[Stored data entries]
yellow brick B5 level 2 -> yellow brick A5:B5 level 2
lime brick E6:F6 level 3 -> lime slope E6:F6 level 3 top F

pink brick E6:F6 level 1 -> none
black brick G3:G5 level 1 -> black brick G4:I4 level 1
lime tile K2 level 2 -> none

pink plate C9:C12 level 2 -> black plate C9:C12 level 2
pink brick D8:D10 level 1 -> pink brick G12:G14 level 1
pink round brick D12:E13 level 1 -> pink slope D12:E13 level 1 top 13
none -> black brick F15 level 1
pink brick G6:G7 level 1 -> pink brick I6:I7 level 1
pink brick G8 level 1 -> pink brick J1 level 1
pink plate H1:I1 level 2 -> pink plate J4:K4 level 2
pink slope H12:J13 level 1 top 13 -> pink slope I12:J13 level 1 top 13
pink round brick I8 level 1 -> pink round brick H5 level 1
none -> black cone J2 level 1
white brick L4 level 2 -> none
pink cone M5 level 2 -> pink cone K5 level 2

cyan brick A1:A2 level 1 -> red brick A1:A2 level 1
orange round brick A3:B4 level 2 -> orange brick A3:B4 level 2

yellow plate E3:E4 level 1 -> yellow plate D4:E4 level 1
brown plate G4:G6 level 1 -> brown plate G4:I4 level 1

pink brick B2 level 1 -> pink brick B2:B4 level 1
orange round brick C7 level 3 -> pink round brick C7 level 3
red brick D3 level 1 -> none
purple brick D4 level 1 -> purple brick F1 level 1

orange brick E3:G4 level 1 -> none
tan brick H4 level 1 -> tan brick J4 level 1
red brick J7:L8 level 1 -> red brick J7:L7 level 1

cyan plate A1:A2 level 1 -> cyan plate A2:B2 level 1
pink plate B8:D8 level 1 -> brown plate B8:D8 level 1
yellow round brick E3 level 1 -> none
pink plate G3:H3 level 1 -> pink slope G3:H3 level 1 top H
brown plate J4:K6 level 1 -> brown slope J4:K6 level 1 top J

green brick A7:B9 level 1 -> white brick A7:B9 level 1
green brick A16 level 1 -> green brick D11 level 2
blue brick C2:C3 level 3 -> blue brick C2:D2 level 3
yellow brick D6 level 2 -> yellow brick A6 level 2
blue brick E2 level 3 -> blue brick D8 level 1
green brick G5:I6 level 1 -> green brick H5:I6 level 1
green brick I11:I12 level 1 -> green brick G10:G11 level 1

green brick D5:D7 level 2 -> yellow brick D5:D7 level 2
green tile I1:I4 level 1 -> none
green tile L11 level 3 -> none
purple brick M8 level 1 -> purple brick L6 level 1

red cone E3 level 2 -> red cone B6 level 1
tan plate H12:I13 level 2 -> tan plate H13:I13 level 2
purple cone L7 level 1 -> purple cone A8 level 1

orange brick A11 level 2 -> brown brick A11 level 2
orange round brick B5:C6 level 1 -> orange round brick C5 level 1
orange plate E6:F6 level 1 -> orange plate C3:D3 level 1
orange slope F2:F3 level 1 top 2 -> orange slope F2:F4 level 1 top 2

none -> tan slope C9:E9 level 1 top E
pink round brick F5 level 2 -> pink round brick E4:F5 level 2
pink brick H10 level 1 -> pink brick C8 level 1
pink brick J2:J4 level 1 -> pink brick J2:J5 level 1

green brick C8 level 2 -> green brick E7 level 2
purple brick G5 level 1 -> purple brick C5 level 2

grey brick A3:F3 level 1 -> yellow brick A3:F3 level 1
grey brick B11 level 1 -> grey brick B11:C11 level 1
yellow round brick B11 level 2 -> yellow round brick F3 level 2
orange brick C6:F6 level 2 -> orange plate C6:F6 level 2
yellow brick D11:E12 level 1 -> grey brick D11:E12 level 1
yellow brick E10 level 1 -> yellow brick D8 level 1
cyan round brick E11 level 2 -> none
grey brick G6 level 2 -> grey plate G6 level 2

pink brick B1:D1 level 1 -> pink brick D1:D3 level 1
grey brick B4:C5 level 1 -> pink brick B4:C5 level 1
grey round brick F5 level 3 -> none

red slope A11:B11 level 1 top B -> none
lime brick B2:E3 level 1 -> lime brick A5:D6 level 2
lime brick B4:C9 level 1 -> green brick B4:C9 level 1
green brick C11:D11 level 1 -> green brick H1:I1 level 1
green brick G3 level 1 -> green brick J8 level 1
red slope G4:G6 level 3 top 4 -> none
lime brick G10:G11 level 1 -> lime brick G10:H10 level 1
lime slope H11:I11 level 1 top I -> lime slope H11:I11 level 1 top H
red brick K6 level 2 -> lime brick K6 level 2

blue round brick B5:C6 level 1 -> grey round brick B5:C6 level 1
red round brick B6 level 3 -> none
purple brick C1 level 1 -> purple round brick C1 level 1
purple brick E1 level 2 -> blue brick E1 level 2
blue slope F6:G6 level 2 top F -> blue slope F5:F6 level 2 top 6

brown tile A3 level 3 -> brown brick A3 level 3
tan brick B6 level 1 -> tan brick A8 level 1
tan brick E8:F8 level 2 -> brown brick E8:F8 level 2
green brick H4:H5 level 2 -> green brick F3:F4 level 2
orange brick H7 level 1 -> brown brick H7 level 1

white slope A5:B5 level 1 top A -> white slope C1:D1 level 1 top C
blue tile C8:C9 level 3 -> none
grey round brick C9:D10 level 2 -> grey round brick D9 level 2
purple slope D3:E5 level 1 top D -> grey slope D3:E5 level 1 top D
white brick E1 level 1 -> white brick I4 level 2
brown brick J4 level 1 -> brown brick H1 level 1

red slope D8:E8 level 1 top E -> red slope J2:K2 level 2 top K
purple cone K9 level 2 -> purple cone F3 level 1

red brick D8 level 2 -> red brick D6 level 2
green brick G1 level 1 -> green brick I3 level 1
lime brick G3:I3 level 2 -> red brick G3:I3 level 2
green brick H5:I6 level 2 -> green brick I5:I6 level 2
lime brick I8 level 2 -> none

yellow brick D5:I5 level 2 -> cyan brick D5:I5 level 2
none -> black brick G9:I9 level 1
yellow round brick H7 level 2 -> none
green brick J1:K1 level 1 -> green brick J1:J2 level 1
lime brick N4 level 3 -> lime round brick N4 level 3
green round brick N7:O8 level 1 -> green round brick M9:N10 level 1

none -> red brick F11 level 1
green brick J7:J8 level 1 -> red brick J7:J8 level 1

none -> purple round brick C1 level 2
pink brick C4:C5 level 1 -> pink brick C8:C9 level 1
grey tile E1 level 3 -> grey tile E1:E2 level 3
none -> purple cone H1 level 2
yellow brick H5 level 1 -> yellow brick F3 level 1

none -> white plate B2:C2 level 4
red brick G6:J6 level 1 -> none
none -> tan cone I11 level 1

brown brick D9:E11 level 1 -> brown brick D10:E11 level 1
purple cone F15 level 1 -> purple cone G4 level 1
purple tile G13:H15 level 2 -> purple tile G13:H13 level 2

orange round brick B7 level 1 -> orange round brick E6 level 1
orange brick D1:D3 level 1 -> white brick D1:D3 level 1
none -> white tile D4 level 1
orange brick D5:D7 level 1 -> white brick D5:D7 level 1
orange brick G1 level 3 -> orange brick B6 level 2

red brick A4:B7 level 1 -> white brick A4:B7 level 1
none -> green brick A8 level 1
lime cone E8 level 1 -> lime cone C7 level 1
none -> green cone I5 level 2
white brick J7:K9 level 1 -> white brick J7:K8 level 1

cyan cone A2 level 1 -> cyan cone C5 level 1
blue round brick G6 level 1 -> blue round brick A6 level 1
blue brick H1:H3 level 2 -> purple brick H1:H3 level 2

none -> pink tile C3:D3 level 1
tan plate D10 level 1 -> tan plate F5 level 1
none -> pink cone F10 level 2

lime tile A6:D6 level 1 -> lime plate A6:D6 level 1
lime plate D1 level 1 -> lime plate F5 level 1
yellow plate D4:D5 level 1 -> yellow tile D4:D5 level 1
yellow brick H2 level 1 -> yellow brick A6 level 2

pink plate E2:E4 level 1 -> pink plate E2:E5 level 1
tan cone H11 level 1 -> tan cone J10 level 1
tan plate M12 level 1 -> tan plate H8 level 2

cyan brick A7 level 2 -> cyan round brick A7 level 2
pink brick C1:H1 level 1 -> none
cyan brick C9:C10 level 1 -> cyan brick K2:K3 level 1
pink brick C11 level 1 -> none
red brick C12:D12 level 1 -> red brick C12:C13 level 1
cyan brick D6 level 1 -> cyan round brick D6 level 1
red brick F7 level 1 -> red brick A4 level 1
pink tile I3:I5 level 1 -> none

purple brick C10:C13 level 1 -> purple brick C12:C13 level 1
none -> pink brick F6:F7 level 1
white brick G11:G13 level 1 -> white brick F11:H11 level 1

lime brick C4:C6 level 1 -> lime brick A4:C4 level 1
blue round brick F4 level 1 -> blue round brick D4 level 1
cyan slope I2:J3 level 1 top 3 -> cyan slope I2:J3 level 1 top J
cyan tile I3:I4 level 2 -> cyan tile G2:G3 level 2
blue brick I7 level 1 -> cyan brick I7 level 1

> _Instructions to follow_
The first line of the entries above marks where to begin; repeat each line exactly through the one that contains "yellow plate E3:E4", and include that line.

> _Result below_
yellow brick B5 level 2 -> yellow brick A5:B5 level 2
lime brick E6:F6 level 3 -> lime slope E6:F6 level 3 top F

pink brick E6:F6 level 1 -> none
black brick G3:G5 level 1 -> black brick G4:I4 level 1
lime tile K2 level 2 -> none

pink plate C9:C12 level 2 -> black plate C9:C12 level 2
pink brick D8:D10 level 1 -> pink brick G12:G14 level 1
pink round brick D12:E13 level 1 -> pink slope D12:E13 level 1 top 13
none -> black brick F15 level 1
pink brick G6:G7 level 1 -> pink brick I6:I7 level 1
pink brick G8 level 1 -> pink brick J1 level 1
pink plate H1:I1 level 2 -> pink plate J4:K4 level 2
pink slope H12:J13 level 1 top 13 -> pink slope I12:J13 level 1 top 13
pink round brick I8 level 1 -> pink round brick H5 level 1
none -> black cone J2 level 1
white brick L4 level 2 -> none
pink cone M5 level 2 -> pink cone K5 level 2

cyan brick A1:A2 level 1 -> red brick A1:A2 level 1
orange round brick A3:B4 level 2 -> orange brick A3:B4 level 2

yellow plate E3:E4 level 1 -> yellow plate D4:E4 level 1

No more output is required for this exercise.